[Opening EXTRACTED INFORMATION section]

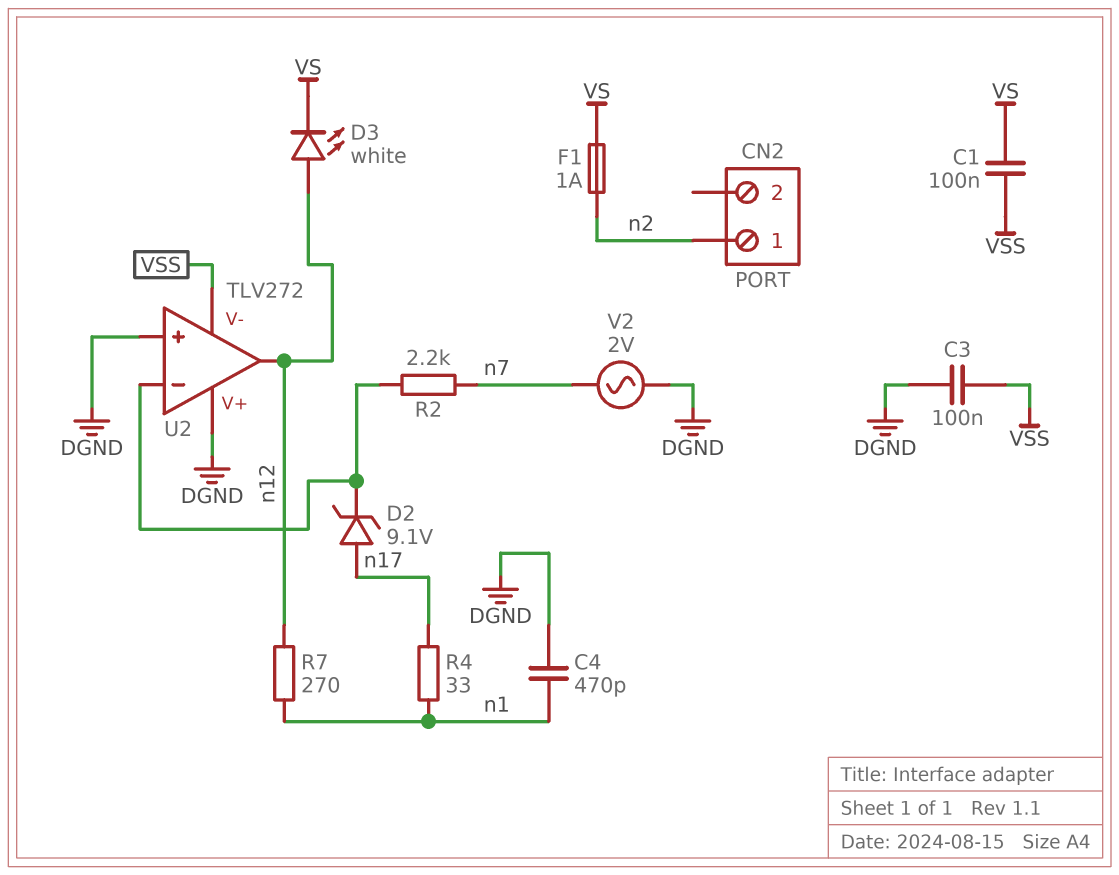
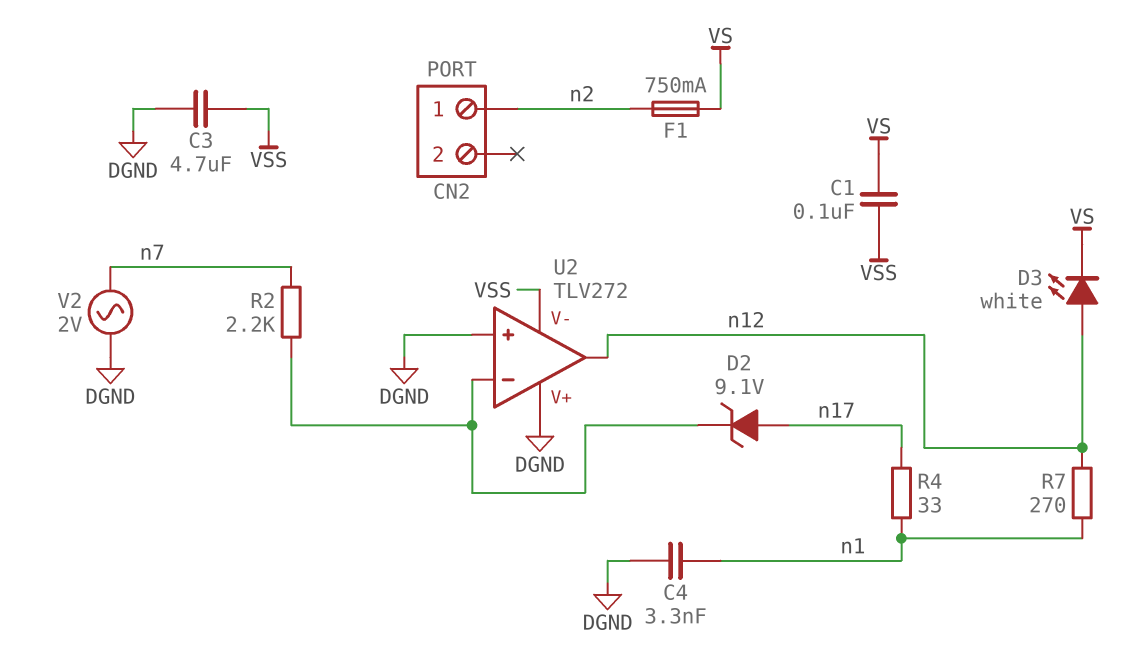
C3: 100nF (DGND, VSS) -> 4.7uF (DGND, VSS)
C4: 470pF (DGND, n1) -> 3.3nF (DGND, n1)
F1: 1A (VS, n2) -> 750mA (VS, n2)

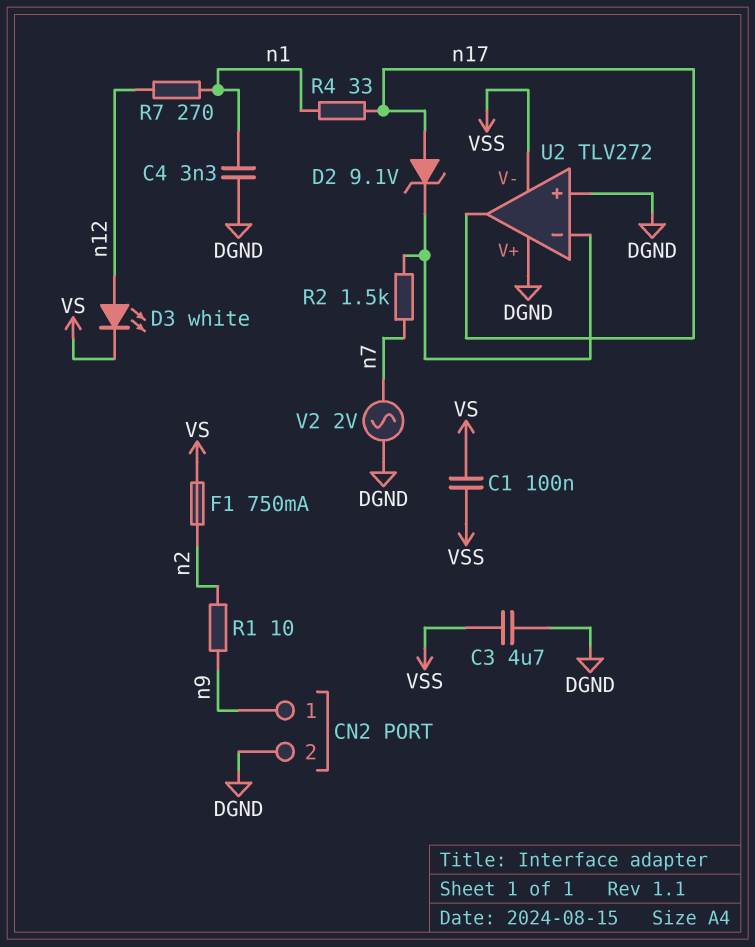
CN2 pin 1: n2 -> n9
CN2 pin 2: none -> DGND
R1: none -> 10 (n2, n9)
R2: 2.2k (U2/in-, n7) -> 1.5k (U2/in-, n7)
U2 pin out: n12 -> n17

[Closing EXTRACTED INFORMATION section]
[Opening EXTRACTED INFORMATION section]

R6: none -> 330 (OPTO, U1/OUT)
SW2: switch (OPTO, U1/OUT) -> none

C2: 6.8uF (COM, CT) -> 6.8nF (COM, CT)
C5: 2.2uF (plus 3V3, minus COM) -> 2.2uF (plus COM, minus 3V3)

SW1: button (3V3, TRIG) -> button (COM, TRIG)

[Closing EXTRACTED INFORMATION section]
[Opening EXTRACTED INFORMATION section]

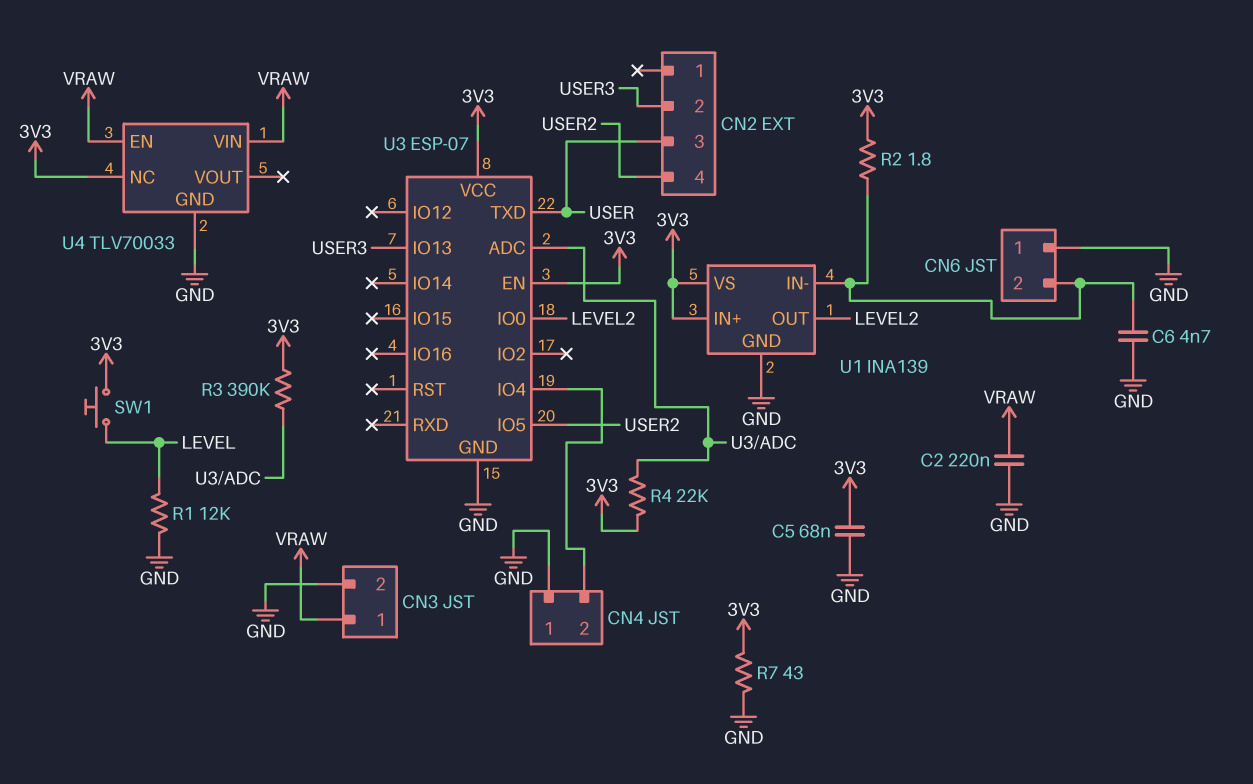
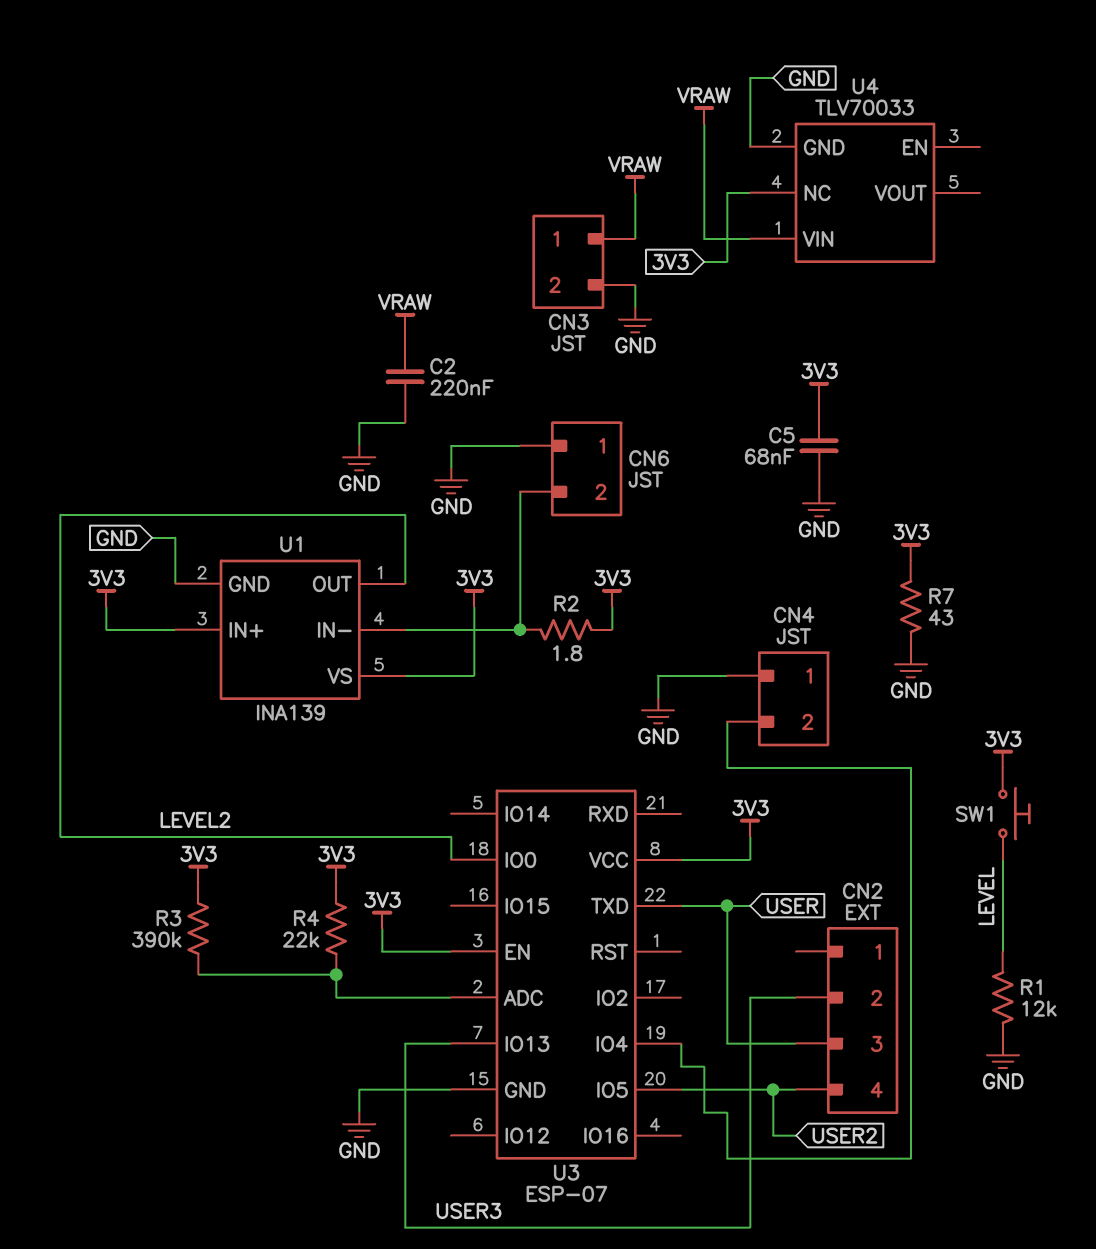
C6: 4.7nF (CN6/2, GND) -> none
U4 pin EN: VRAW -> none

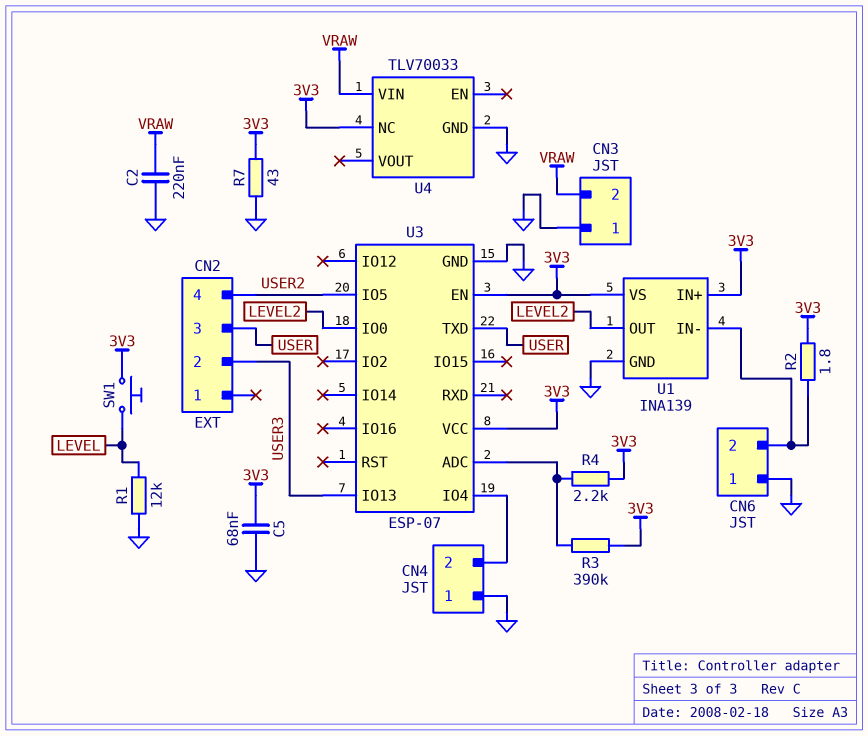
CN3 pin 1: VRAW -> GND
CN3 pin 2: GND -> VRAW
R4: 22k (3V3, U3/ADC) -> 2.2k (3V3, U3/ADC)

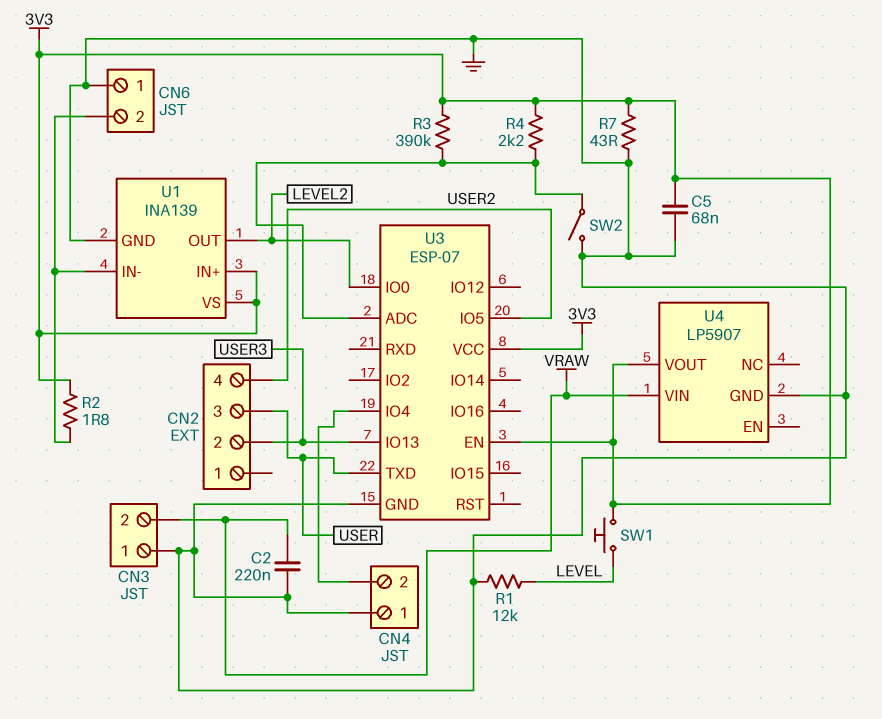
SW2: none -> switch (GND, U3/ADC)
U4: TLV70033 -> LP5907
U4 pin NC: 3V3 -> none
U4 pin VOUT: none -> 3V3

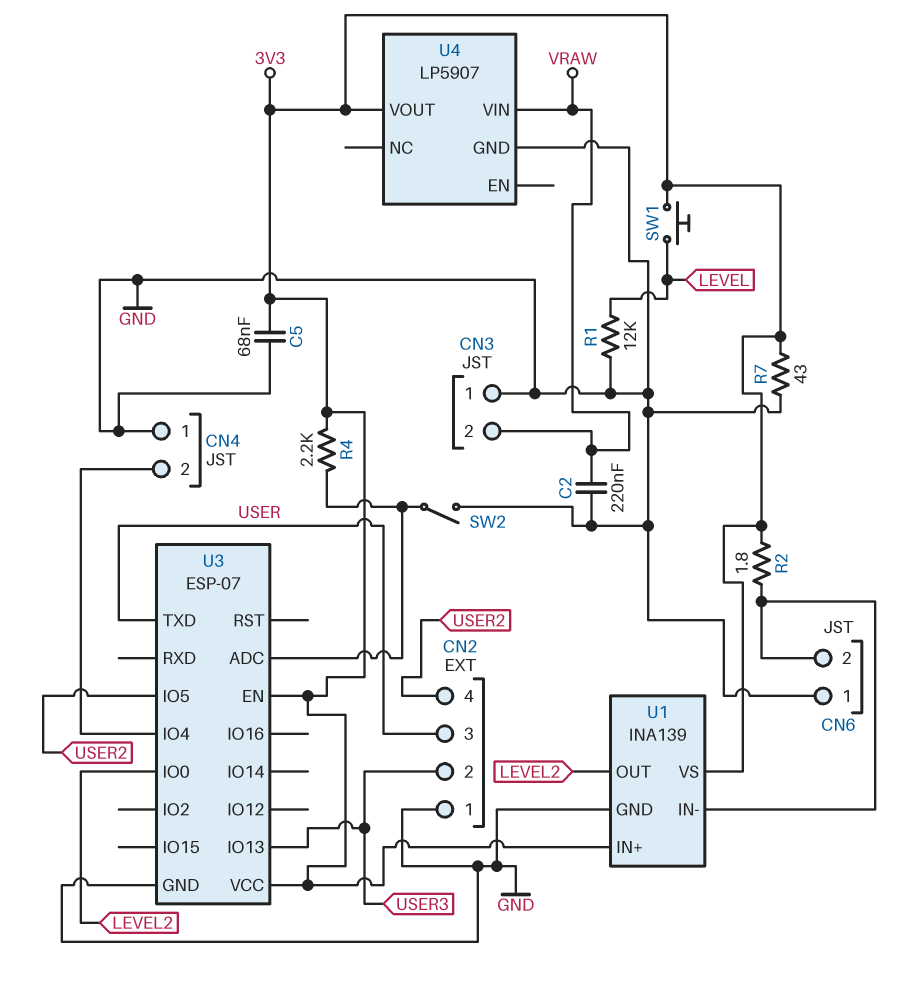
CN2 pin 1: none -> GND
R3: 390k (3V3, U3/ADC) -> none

[Closing EXTRACTED INFORMATION section]

Please give only the number of lines above that contain the word "DGND".

3